== What you have to do ==
An exact copy of every entry is needed, without any of the pictures.

*** Opening Recorded information ***

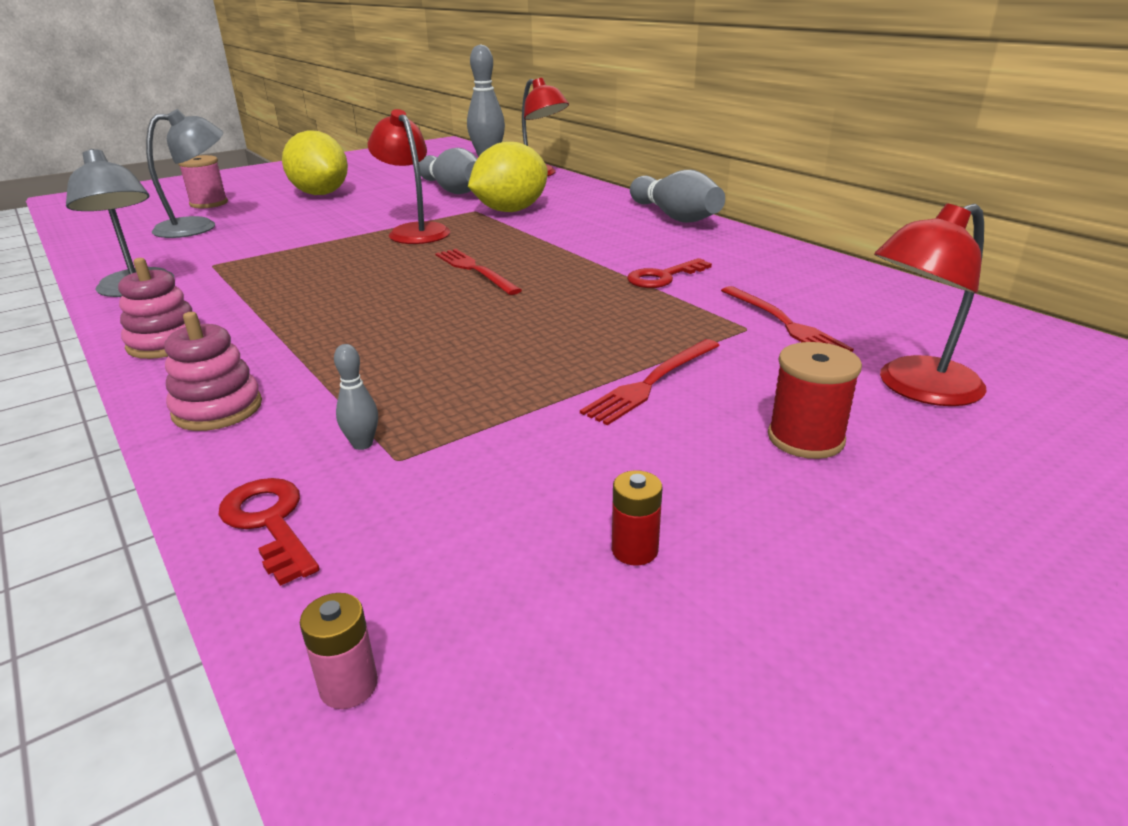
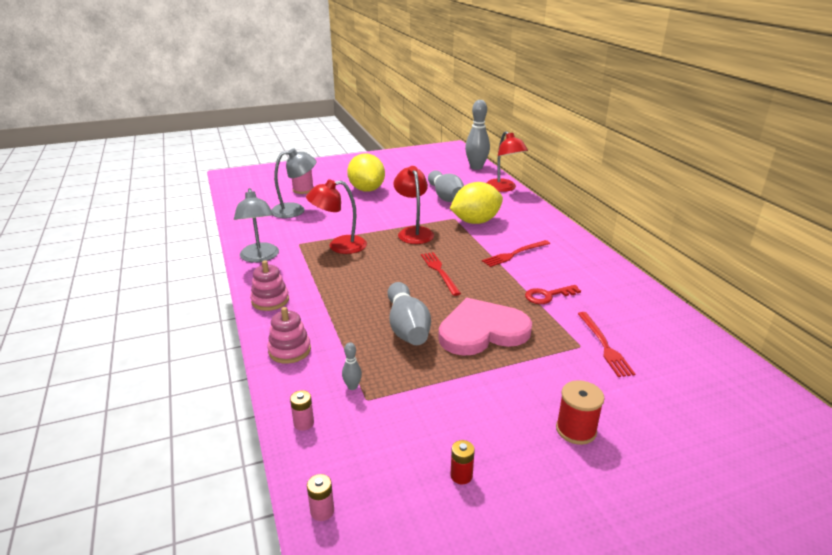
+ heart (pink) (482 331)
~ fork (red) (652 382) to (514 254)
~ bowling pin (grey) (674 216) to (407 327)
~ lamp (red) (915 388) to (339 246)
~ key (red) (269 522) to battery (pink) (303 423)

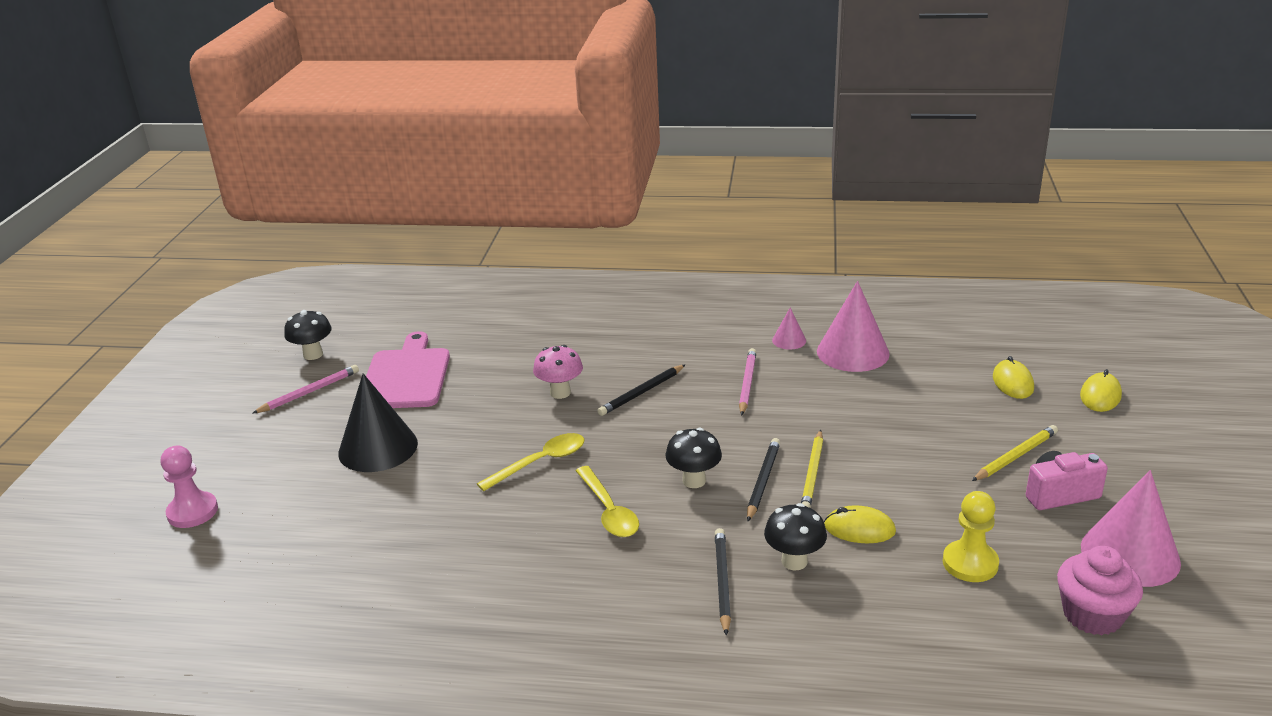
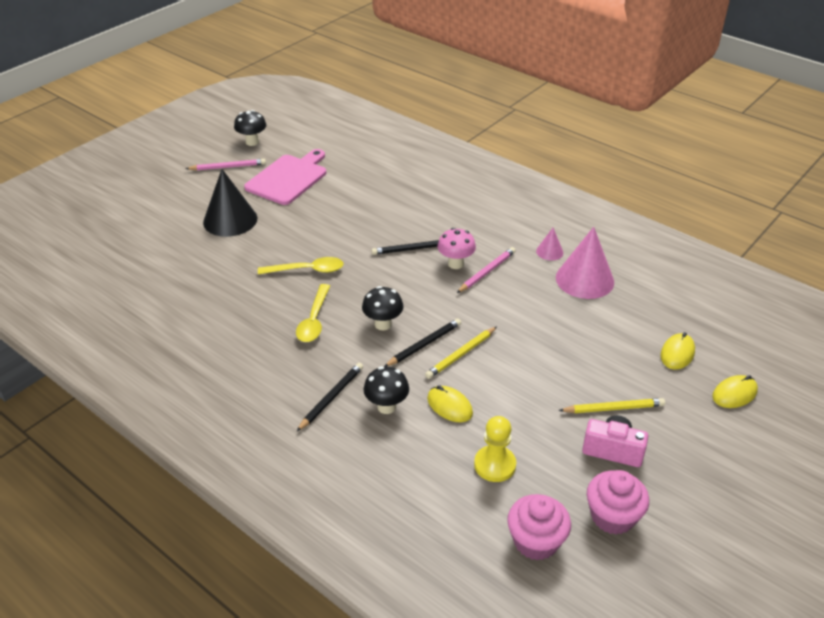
- pawn (pink) (192 512)
~ mushroom (pink) (560 393) to (455 264)
~ cone (pink) (1130 554) to cupcake (pink) (612 516)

*** Closing Recorded information ***

== Solution to this task ==
+ heart (pink) (482 331)
~ fork (red) (652 382) to (514 254)
~ bowling pin (grey) (674 216) to (407 327)
~ lamp (red) (915 388) to (339 246)
~ key (red) (269 522) to battery (pink) (303 423)

- pawn (pink) (192 512)
~ mushroom (pink) (560 393) to (455 264)
~ cone (pink) (1130 554) to cupcake (pink) (612 516)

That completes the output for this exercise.